• Given instruction: Copy every one of the rows below verbatim, changing no character.

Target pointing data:
## begin

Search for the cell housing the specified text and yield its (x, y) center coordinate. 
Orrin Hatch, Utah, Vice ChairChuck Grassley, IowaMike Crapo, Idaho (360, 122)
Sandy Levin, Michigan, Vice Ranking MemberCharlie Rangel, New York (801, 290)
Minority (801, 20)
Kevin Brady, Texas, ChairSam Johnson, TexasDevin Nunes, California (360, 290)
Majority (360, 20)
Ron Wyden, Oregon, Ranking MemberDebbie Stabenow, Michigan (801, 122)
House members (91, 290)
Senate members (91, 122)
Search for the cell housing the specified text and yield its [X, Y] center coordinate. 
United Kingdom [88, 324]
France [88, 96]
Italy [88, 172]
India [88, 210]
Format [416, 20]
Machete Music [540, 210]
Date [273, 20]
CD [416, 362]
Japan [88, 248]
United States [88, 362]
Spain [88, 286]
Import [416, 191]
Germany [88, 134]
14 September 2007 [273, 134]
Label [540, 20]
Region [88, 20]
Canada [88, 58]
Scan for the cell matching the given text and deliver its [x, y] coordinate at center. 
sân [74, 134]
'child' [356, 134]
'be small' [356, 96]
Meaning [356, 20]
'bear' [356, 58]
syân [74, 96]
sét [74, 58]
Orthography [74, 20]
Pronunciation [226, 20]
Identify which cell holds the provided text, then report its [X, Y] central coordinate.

## end

• Written reply:
Search for the cell housing the specified text and yield its (x, y) center coordinate. 
Orrin Hatch, Utah, Vice ChairChuck Grassley, IowaMike Crapo, Idaho (360, 122)
Sandy Levin, Michigan, Vice Ranking MemberCharlie Rangel, New York (801, 290)
Minority (801, 20)
Kevin Brady, Texas, ChairSam Johnson, TexasDevin Nunes, California (360, 290)
Majority (360, 20)
Ron Wyden, Oregon, Ranking MemberDebbie Stabenow, Michigan (801, 122)
House members (91, 290)
Senate members (91, 122)
Search for the cell housing the specified text and yield its [X, Y] center coordinate. 
United Kingdom [88, 324]
France [88, 96]
Italy [88, 172]
India [88, 210]
Format [416, 20]
Machete Music [540, 210]
Date [273, 20]
CD [416, 362]
Japan [88, 248]
United States [88, 362]
Spain [88, 286]
Import [416, 191]
Germany [88, 134]
14 September 2007 [273, 134]
Label [540, 20]
Region [88, 20]
Canada [88, 58]
Scan for the cell matching the given text and deliver its [x, y] coordinate at center. 
sân [74, 134]
'child' [356, 134]
'be small' [356, 96]
Meaning [356, 20]
'bear' [356, 58]
syân [74, 96]
sét [74, 58]
Orthography [74, 20]
Pronunciation [226, 20]
Identify which cell holds the provided text, then report its [X, Y] central coordinate.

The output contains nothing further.